## [Entries provided]
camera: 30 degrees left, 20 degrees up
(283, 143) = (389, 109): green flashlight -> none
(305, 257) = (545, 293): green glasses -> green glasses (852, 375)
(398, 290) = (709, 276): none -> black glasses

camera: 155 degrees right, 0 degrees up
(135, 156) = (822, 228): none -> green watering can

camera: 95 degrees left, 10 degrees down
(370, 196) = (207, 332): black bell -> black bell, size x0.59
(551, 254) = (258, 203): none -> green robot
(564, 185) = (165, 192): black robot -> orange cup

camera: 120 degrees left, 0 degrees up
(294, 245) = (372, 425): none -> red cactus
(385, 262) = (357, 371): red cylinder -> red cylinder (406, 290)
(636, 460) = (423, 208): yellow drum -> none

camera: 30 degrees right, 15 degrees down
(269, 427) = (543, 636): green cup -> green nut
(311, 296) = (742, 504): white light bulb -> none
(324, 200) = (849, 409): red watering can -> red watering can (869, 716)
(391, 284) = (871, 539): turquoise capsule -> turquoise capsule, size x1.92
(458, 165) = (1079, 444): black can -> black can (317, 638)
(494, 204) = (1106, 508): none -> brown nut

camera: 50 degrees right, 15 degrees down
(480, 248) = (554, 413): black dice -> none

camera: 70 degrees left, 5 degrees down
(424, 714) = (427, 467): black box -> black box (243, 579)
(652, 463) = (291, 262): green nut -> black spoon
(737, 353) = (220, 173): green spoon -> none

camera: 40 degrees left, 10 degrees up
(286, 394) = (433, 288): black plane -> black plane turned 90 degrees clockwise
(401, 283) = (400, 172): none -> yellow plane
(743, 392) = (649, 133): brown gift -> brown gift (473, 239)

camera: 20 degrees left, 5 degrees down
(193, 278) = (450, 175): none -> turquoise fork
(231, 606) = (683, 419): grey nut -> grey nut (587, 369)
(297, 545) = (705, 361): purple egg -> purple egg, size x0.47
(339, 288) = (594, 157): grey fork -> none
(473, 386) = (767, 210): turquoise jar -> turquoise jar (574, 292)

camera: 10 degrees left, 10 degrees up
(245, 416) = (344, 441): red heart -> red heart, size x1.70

## [Problem requirements]
Every record should be retyped so that it matches the original exactly.

## [Your solution]
camera: 30 degrees left, 20 degrees up
(283, 143) = (389, 109): green flashlight -> none
(305, 257) = (545, 293): green glasses -> green glasses (852, 375)
(398, 290) = (709, 276): none -> black glasses

camera: 155 degrees right, 0 degrees up
(135, 156) = (822, 228): none -> green watering can

camera: 95 degrees left, 10 degrees down
(370, 196) = (207, 332): black bell -> black bell, size x0.59
(551, 254) = (258, 203): none -> green robot
(564, 185) = (165, 192): black robot -> orange cup

camera: 120 degrees left, 0 degrees up
(294, 245) = (372, 425): none -> red cactus
(385, 262) = (357, 371): red cylinder -> red cylinder (406, 290)
(636, 460) = (423, 208): yellow drum -> none

camera: 30 degrees right, 15 degrees down
(269, 427) = (543, 636): green cup -> green nut
(311, 296) = (742, 504): white light bulb -> none
(324, 200) = (849, 409): red watering can -> red watering can (869, 716)
(391, 284) = (871, 539): turquoise capsule -> turquoise capsule, size x1.92
(458, 165) = (1079, 444): black can -> black can (317, 638)
(494, 204) = (1106, 508): none -> brown nut

camera: 50 degrees right, 15 degrees down
(480, 248) = (554, 413): black dice -> none

camera: 70 degrees left, 5 degrees down
(424, 714) = (427, 467): black box -> black box (243, 579)
(652, 463) = (291, 262): green nut -> black spoon
(737, 353) = (220, 173): green spoon -> none

camera: 40 degrees left, 10 degrees up
(286, 394) = (433, 288): black plane -> black plane turned 90 degrees clockwise
(401, 283) = (400, 172): none -> yellow plane
(743, 392) = (649, 133): brown gift -> brown gift (473, 239)

camera: 20 degrees left, 5 degrees down
(193, 278) = (450, 175): none -> turquoise fork
(231, 606) = (683, 419): grey nut -> grey nut (587, 369)
(297, 545) = (705, 361): purple egg -> purple egg, size x0.47
(339, 288) = (594, 157): grey fork -> none
(473, 386) = (767, 210): turquoise jar -> turquoise jar (574, 292)

camera: 10 degrees left, 10 degrees up
(245, 416) = (344, 441): red heart -> red heart, size x1.70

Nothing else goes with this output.